Would you please reproduce all the entries word for word, minus the pictures?

Records provided:

"""

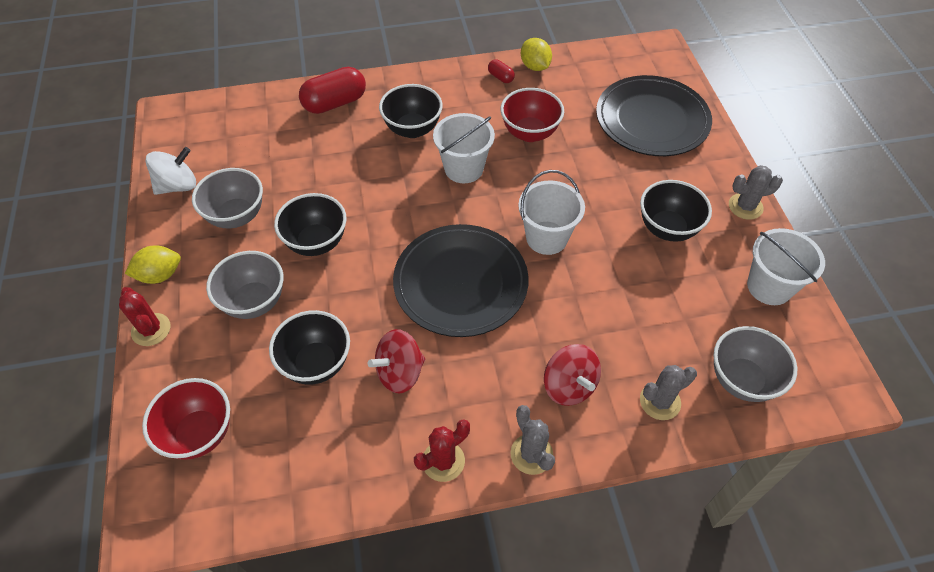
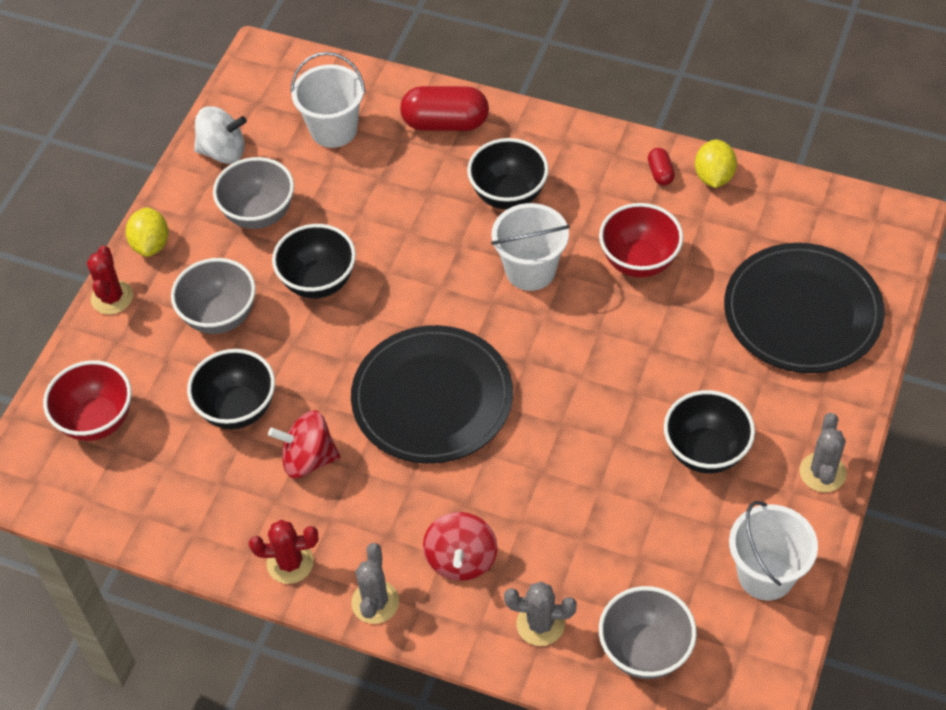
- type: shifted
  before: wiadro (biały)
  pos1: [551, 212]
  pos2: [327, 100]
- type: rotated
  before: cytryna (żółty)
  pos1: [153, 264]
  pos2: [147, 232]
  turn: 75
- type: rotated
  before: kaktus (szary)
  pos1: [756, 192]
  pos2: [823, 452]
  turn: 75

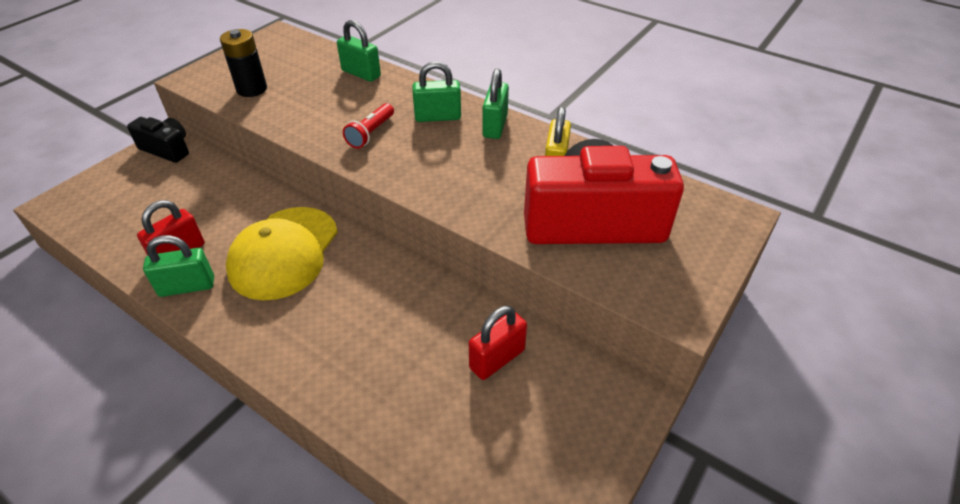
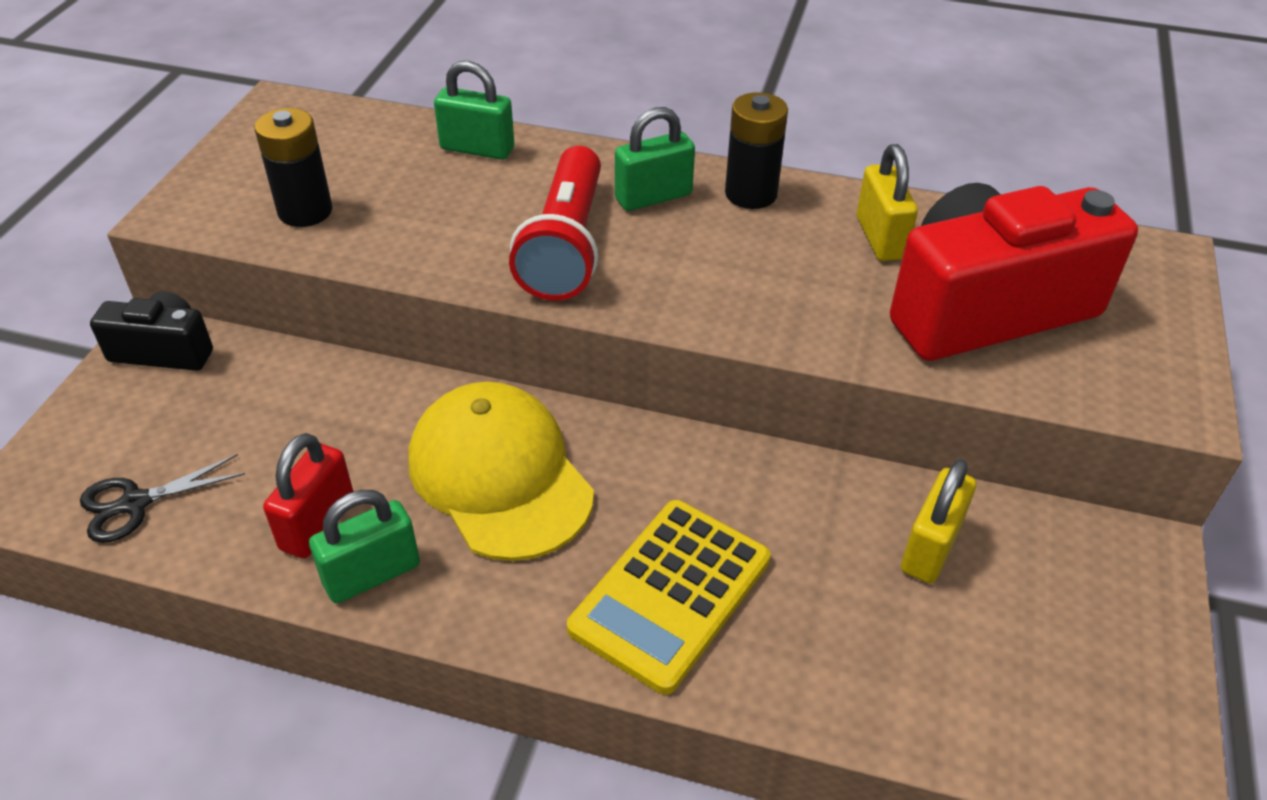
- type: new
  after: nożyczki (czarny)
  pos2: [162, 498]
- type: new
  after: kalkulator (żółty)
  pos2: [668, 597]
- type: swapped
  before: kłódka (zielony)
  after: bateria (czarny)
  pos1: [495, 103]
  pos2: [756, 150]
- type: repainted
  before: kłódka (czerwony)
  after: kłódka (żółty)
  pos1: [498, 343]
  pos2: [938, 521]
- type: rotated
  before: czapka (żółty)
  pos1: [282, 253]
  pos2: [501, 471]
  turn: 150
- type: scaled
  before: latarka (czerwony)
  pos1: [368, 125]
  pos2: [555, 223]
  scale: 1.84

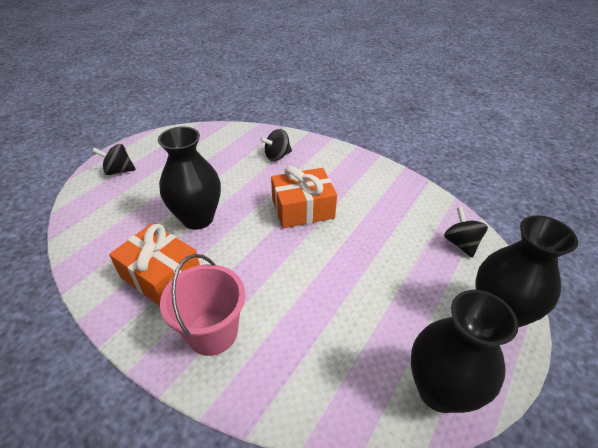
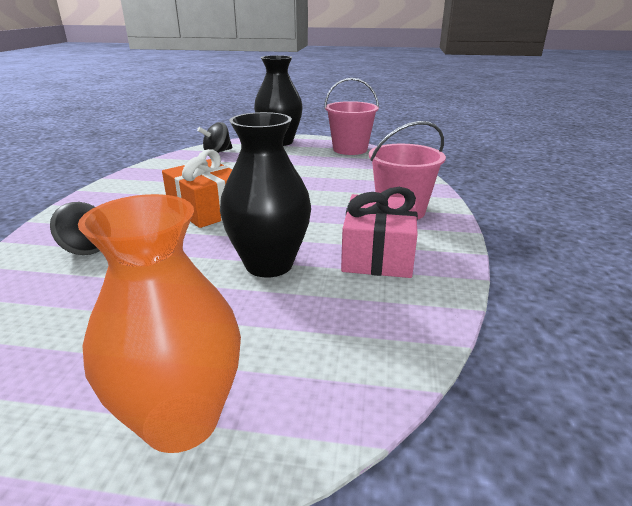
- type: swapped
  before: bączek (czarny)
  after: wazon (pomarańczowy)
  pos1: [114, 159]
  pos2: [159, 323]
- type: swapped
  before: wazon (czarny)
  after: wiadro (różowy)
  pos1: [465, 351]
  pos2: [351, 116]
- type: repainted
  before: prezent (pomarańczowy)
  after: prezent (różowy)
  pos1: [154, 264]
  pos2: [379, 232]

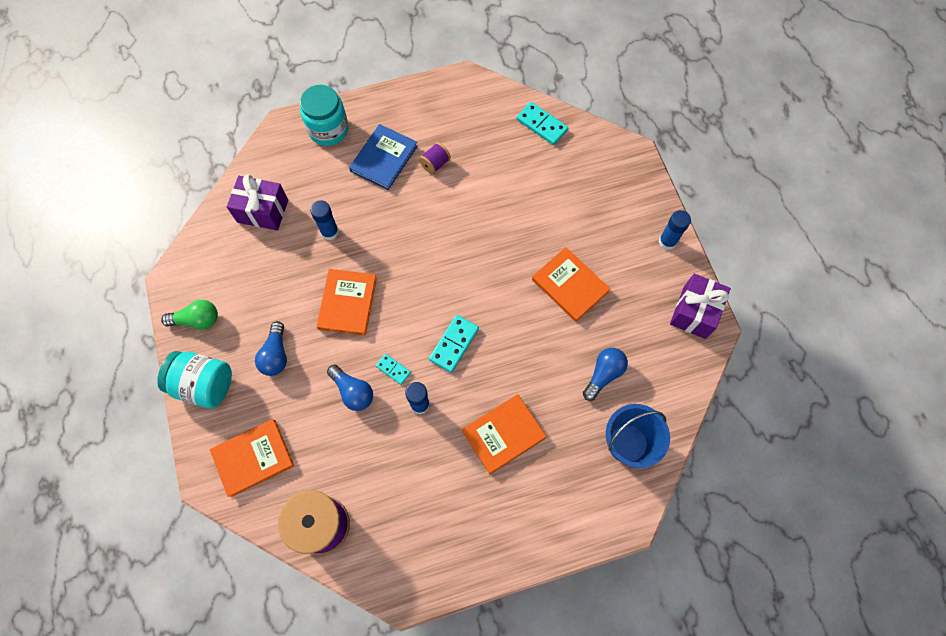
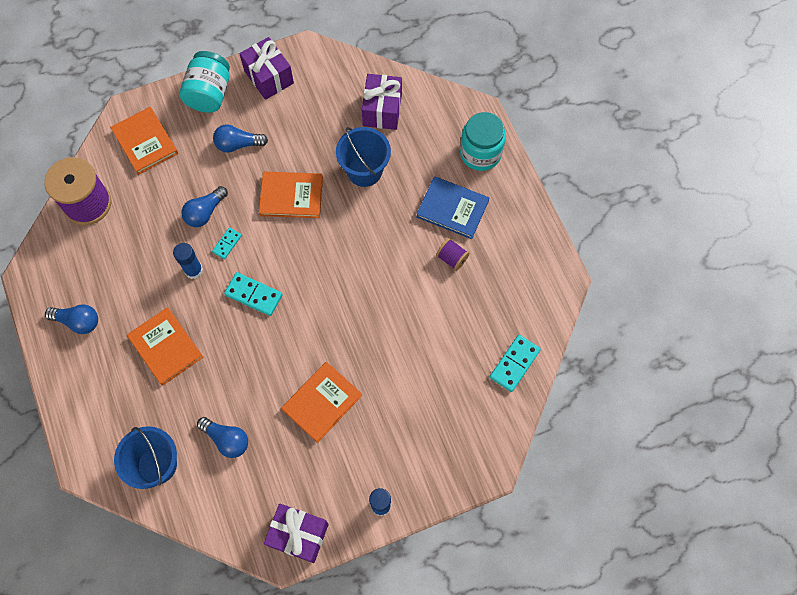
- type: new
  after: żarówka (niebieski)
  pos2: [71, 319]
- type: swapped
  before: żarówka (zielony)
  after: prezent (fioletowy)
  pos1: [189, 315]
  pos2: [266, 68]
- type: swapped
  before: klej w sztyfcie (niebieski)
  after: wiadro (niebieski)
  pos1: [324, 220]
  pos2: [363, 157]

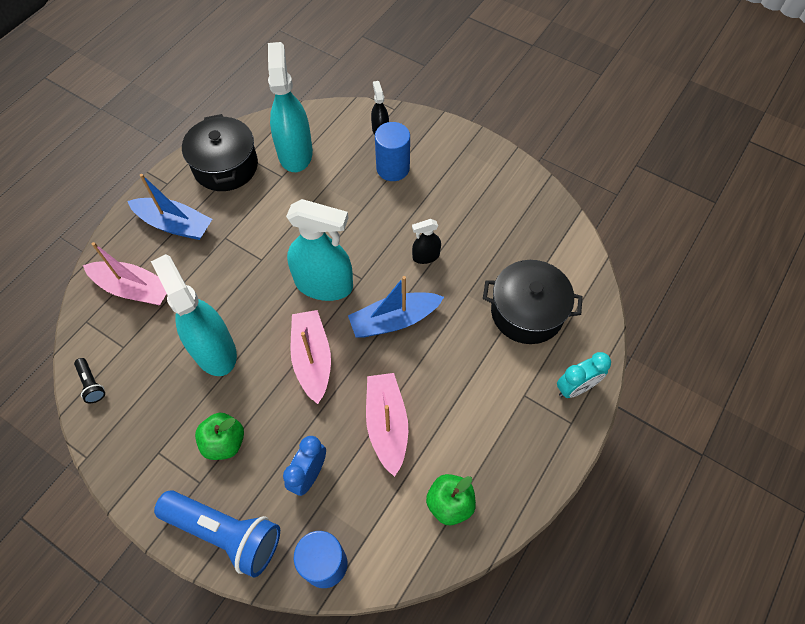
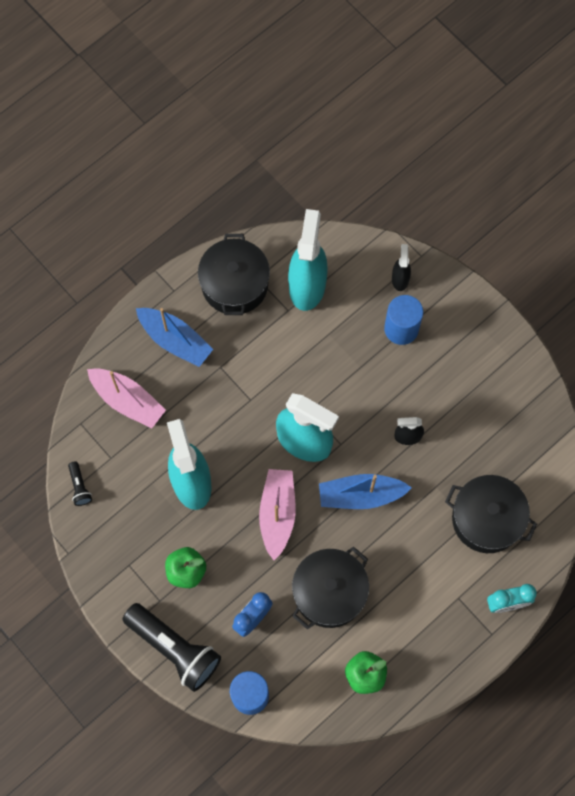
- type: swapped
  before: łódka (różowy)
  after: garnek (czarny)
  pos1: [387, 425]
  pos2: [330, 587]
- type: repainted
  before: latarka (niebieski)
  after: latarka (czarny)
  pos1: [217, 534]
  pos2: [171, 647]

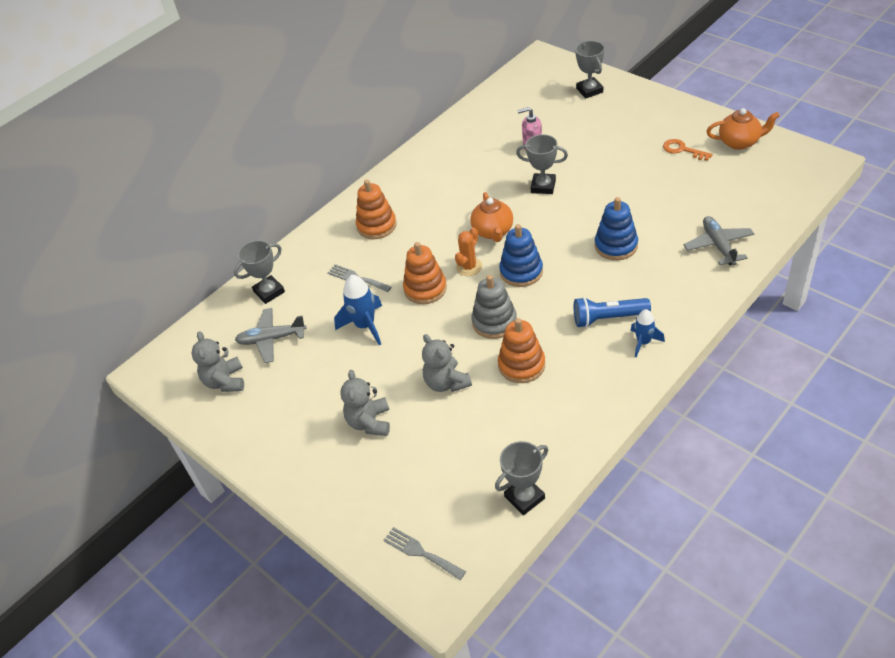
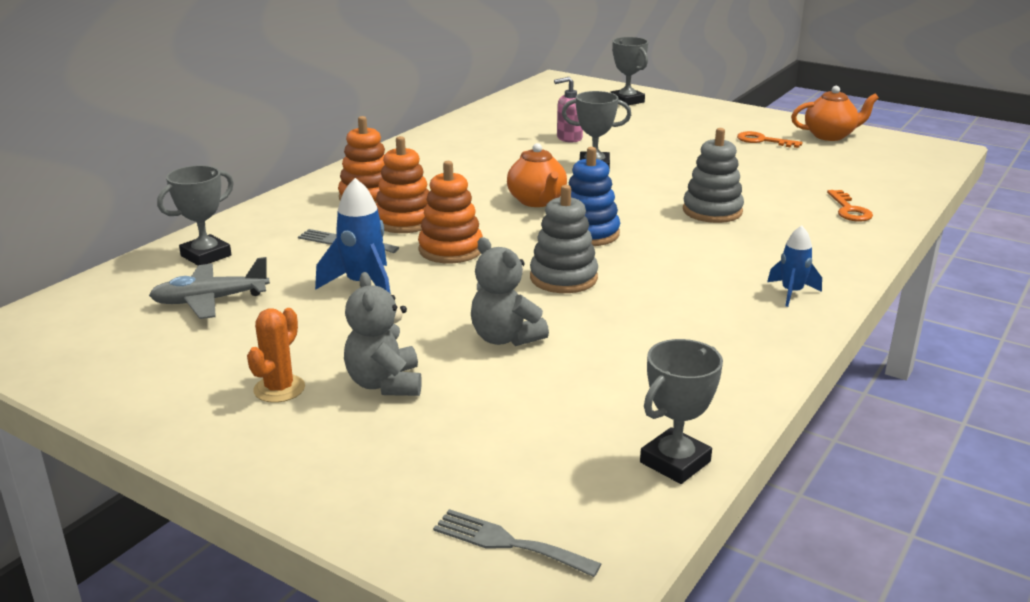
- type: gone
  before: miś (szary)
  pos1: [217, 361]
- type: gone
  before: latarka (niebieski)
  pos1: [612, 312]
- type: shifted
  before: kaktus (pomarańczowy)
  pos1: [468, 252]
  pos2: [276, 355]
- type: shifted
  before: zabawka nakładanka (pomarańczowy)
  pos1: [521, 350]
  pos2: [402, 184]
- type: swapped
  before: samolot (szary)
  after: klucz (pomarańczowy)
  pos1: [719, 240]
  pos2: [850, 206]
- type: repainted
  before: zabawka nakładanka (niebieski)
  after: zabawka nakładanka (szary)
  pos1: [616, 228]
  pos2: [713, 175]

"""

Solved problem:
- type: shifted
  before: wiadro (biały)
  pos1: [551, 212]
  pos2: [327, 100]
- type: rotated
  before: cytryna (żółty)
  pos1: [153, 264]
  pos2: [147, 232]
  turn: 75
- type: rotated
  before: kaktus (szary)
  pos1: [756, 192]
  pos2: [823, 452]
  turn: 75

- type: new
  after: nożyczki (czarny)
  pos2: [162, 498]
- type: new
  after: kalkulator (żółty)
  pos2: [668, 597]
- type: swapped
  before: kłódka (zielony)
  after: bateria (czarny)
  pos1: [495, 103]
  pos2: [756, 150]
- type: repainted
  before: kłódka (czerwony)
  after: kłódka (żółty)
  pos1: [498, 343]
  pos2: [938, 521]
- type: rotated
  before: czapka (żółty)
  pos1: [282, 253]
  pos2: [501, 471]
  turn: 150
- type: scaled
  before: latarka (czerwony)
  pos1: [368, 125]
  pos2: [555, 223]
  scale: 1.84

- type: swapped
  before: bączek (czarny)
  after: wazon (pomarańczowy)
  pos1: [114, 159]
  pos2: [159, 323]
- type: swapped
  before: wazon (czarny)
  after: wiadro (różowy)
  pos1: [465, 351]
  pos2: [351, 116]
- type: repainted
  before: prezent (pomarańczowy)
  after: prezent (różowy)
  pos1: [154, 264]
  pos2: [379, 232]

- type: new
  after: żarówka (niebieski)
  pos2: [71, 319]
- type: swapped
  before: żarówka (zielony)
  after: prezent (fioletowy)
  pos1: [189, 315]
  pos2: [266, 68]
- type: swapped
  before: klej w sztyfcie (niebieski)
  after: wiadro (niebieski)
  pos1: [324, 220]
  pos2: [363, 157]

- type: swapped
  before: łódka (różowy)
  after: garnek (czarny)
  pos1: [387, 425]
  pos2: [330, 587]
- type: repainted
  before: latarka (niebieski)
  after: latarka (czarny)
  pos1: [217, 534]
  pos2: [171, 647]

- type: gone
  before: miś (szary)
  pos1: [217, 361]
- type: gone
  before: latarka (niebieski)
  pos1: [612, 312]
- type: shifted
  before: kaktus (pomarańczowy)
  pos1: [468, 252]
  pos2: [276, 355]
- type: shifted
  before: zabawka nakładanka (pomarańczowy)
  pos1: [521, 350]
  pos2: [402, 184]
- type: swapped
  before: samolot (szary)
  after: klucz (pomarańczowy)
  pos1: [719, 240]
  pos2: [850, 206]
- type: repainted
  before: zabawka nakładanka (niebieski)
  after: zabawka nakładanka (szary)
  pos1: [616, 228]
  pos2: [713, 175]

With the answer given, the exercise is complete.